> **Records to process**:

- - -

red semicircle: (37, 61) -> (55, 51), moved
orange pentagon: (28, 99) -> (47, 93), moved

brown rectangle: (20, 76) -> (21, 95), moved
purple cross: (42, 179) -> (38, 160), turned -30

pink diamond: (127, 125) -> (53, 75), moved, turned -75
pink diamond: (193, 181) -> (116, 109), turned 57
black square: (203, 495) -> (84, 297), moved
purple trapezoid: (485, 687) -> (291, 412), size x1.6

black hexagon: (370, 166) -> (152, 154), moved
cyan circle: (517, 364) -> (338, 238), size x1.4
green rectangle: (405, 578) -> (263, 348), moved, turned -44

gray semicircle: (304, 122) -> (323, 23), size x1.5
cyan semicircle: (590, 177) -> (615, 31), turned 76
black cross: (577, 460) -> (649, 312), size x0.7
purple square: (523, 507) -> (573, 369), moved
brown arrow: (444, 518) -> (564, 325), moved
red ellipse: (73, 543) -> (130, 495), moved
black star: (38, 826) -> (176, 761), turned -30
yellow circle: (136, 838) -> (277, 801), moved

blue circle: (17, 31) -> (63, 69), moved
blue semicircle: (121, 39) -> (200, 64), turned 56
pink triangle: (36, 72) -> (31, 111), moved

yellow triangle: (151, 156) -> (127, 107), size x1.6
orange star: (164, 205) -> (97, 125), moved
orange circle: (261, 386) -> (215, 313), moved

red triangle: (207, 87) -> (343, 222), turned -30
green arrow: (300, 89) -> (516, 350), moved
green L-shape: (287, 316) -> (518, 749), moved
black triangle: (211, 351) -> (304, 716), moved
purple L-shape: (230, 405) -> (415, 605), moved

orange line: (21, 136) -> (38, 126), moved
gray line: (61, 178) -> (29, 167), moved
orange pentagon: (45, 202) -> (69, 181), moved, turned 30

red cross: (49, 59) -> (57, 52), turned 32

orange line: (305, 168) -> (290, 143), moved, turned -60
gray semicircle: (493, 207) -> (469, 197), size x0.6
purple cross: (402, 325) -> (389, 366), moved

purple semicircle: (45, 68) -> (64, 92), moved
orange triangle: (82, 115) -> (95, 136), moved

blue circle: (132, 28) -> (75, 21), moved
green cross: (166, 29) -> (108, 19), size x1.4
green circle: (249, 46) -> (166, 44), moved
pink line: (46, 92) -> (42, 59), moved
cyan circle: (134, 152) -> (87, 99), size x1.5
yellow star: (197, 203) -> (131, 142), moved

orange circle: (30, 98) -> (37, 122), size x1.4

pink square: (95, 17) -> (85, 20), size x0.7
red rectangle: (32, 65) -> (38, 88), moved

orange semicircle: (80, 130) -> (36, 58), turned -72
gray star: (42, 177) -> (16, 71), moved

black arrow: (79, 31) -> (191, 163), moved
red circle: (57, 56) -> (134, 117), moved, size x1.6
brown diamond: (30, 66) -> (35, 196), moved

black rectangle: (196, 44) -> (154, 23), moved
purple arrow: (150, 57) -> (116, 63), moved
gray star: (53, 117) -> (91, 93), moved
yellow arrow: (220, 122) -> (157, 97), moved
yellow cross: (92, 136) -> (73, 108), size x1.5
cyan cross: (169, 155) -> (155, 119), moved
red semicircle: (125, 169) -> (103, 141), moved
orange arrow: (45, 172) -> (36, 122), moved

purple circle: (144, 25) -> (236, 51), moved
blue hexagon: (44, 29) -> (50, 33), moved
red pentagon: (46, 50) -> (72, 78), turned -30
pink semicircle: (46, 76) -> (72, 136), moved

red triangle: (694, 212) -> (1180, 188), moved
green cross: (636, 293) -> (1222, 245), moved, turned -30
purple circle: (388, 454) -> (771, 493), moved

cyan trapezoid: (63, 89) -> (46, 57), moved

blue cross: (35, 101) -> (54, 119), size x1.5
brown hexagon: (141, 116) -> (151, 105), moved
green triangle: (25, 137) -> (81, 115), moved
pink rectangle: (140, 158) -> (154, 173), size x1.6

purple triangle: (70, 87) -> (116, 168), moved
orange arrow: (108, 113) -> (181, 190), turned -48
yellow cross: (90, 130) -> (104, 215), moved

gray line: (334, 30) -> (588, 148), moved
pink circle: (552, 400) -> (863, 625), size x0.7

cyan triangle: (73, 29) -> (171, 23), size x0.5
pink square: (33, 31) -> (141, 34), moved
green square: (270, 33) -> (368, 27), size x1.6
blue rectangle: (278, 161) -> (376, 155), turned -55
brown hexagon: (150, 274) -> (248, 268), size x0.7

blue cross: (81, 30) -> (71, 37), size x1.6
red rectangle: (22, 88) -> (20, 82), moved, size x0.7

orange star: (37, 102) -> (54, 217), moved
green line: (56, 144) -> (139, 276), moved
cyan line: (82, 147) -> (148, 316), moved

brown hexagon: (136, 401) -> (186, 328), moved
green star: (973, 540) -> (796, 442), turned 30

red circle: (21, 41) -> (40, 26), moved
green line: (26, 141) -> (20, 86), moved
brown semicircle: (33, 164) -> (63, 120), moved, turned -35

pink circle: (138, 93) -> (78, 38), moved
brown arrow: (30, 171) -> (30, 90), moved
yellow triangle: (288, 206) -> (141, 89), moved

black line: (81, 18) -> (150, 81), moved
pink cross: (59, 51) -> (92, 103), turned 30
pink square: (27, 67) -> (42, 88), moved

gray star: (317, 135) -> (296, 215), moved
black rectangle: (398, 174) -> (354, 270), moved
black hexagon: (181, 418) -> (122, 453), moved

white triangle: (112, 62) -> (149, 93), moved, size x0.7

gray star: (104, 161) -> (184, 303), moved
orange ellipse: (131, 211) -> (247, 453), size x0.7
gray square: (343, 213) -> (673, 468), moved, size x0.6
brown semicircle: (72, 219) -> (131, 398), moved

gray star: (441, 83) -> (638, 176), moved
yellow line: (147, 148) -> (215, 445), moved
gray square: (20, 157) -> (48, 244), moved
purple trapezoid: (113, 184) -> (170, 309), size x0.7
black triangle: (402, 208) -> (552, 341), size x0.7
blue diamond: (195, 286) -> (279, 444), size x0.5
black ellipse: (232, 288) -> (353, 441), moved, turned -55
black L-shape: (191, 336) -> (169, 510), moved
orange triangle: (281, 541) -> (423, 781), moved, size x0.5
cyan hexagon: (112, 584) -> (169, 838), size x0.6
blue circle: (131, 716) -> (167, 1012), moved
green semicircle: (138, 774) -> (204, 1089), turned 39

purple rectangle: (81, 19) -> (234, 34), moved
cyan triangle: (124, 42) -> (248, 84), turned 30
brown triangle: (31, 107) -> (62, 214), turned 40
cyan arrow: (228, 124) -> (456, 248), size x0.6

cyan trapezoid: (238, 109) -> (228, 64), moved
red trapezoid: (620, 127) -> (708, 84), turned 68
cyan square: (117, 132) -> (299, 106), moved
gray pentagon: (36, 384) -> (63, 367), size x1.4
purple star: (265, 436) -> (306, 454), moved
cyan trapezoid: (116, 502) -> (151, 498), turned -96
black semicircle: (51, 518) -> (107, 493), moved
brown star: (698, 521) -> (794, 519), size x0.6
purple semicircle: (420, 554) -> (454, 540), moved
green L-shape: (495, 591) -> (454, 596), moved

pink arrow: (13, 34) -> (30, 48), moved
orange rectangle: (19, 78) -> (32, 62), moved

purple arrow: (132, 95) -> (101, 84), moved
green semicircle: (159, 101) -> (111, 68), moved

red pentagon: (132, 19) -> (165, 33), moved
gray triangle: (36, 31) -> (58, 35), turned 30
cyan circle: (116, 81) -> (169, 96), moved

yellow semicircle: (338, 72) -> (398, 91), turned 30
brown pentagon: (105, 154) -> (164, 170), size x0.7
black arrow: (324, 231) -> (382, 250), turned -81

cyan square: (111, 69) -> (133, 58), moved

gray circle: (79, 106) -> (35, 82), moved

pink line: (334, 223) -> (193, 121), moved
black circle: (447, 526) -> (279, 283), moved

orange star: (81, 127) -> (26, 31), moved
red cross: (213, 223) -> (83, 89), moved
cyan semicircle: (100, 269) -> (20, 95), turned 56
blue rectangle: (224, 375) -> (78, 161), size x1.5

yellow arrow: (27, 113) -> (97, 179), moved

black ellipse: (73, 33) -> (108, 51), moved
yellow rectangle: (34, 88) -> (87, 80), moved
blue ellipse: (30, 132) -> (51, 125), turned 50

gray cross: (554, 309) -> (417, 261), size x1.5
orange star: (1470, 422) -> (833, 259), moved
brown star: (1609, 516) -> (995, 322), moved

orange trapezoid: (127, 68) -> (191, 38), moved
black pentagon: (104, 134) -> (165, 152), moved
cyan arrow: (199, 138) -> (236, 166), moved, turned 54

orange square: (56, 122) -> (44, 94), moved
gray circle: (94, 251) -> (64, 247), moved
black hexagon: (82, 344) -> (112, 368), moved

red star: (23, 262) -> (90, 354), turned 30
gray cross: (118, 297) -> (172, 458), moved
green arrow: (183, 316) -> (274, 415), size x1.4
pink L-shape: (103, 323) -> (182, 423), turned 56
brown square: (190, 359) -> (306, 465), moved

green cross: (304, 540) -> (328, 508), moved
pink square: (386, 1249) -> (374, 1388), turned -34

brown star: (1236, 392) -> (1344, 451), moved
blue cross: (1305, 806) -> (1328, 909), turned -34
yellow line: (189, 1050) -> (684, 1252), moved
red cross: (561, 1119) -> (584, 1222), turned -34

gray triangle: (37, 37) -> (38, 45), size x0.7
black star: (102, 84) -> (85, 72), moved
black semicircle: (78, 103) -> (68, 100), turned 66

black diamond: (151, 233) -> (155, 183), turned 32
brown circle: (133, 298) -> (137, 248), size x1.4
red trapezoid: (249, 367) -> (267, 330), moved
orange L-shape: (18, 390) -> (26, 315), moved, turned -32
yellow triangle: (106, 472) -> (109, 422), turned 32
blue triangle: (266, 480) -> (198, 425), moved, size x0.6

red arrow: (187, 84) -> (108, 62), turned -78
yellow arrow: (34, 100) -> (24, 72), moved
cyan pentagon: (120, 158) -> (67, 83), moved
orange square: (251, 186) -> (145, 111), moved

- - -

> **Task objective**:
Above are the lines; repeat exactly the ones from the line containing "purple L-shape: (230, 405)" down to the line containing "black arrow: (79, 31) -> (191, 163), moved", both inclusive.

> **Answer to this task**:
purple L-shape: (230, 405) -> (415, 605), moved

orange line: (21, 136) -> (38, 126), moved
gray line: (61, 178) -> (29, 167), moved
orange pentagon: (45, 202) -> (69, 181), moved, turned 30

red cross: (49, 59) -> (57, 52), turned 32

orange line: (305, 168) -> (290, 143), moved, turned -60
gray semicircle: (493, 207) -> (469, 197), size x0.6
purple cross: (402, 325) -> (389, 366), moved

purple semicircle: (45, 68) -> (64, 92), moved
orange triangle: (82, 115) -> (95, 136), moved

blue circle: (132, 28) -> (75, 21), moved
green cross: (166, 29) -> (108, 19), size x1.4
green circle: (249, 46) -> (166, 44), moved
pink line: (46, 92) -> (42, 59), moved
cyan circle: (134, 152) -> (87, 99), size x1.5
yellow star: (197, 203) -> (131, 142), moved

orange circle: (30, 98) -> (37, 122), size x1.4

pink square: (95, 17) -> (85, 20), size x0.7
red rectangle: (32, 65) -> (38, 88), moved

orange semicircle: (80, 130) -> (36, 58), turned -72
gray star: (42, 177) -> (16, 71), moved

black arrow: (79, 31) -> (191, 163), moved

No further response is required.